Among the entries below, take the line with "purple plate C10" and the line with "white plate G8", and output them and every line between them exactly, with nothing else.

(Beginning of TASK INPUTS)

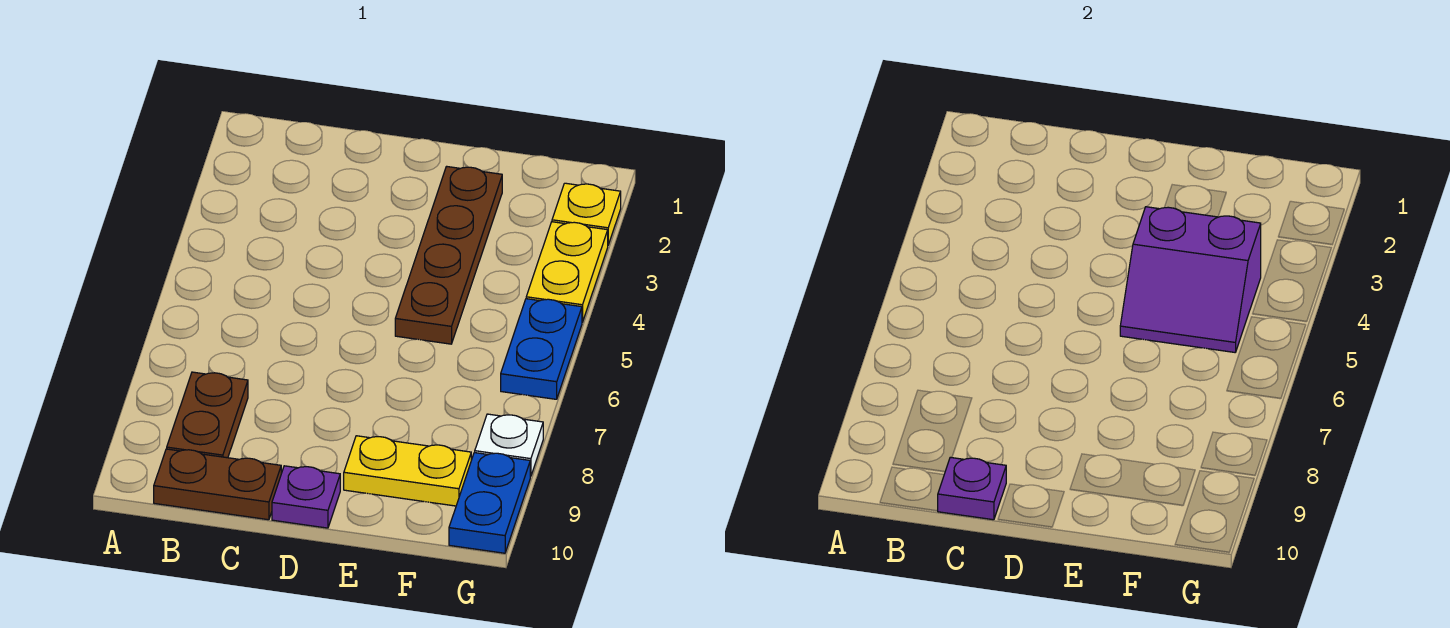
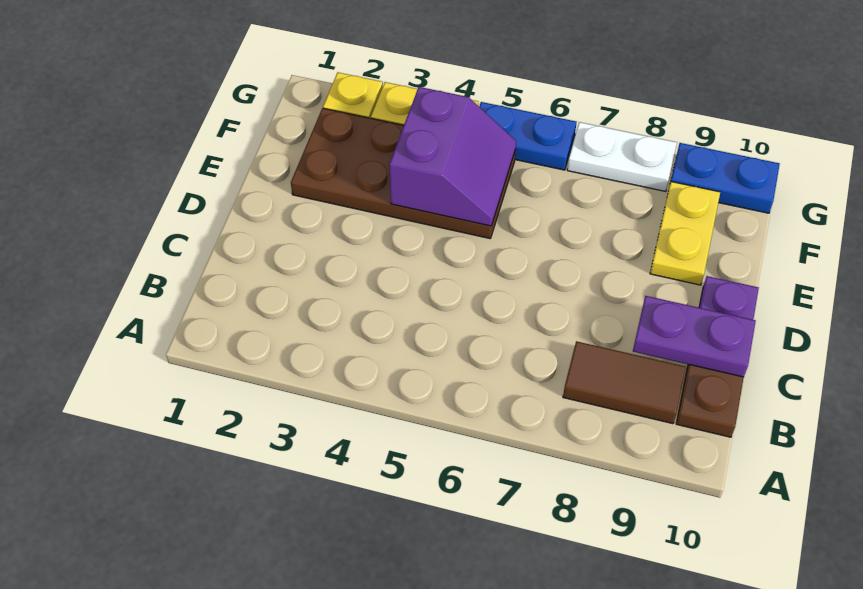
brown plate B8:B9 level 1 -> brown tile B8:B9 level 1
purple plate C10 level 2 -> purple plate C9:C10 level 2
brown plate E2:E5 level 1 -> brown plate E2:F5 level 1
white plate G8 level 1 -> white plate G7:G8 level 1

(End of TASK INPUTS)
(Beginning of TASK INPUTS)

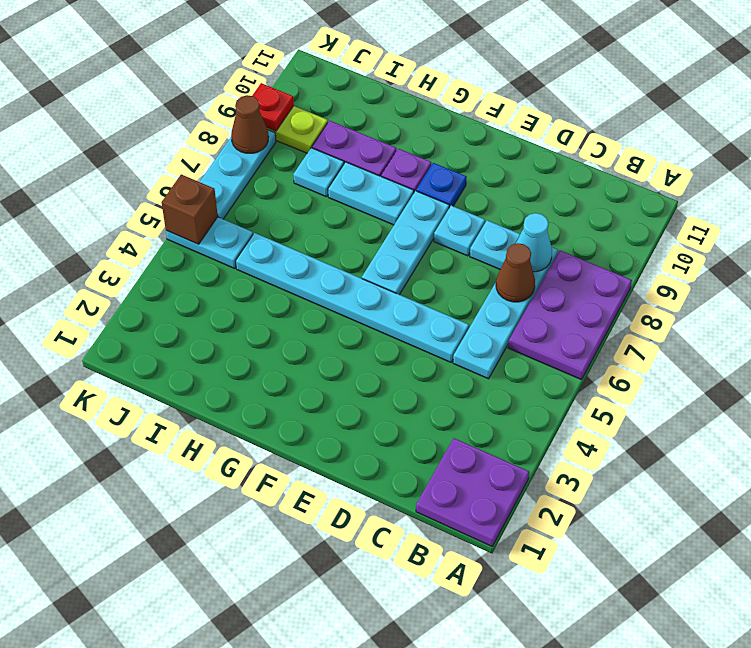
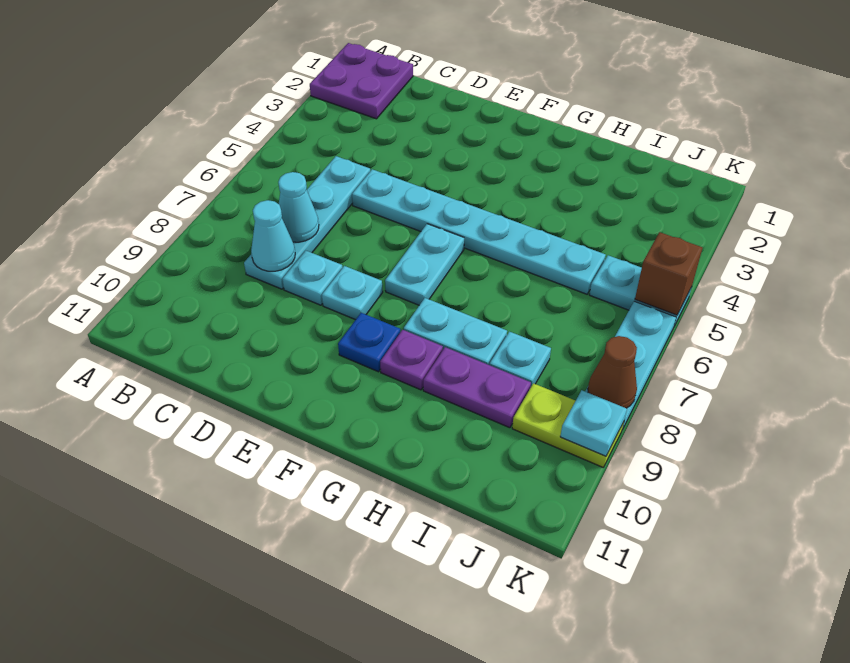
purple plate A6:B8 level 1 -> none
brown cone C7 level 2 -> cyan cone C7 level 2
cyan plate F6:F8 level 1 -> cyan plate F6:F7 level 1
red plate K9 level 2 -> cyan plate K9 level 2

(End of TASK INPUTS)

- **RESULT**:
purple plate C10 level 2 -> purple plate C9:C10 level 2
brown plate E2:E5 level 1 -> brown plate E2:F5 level 1
white plate G8 level 1 -> white plate G7:G8 level 1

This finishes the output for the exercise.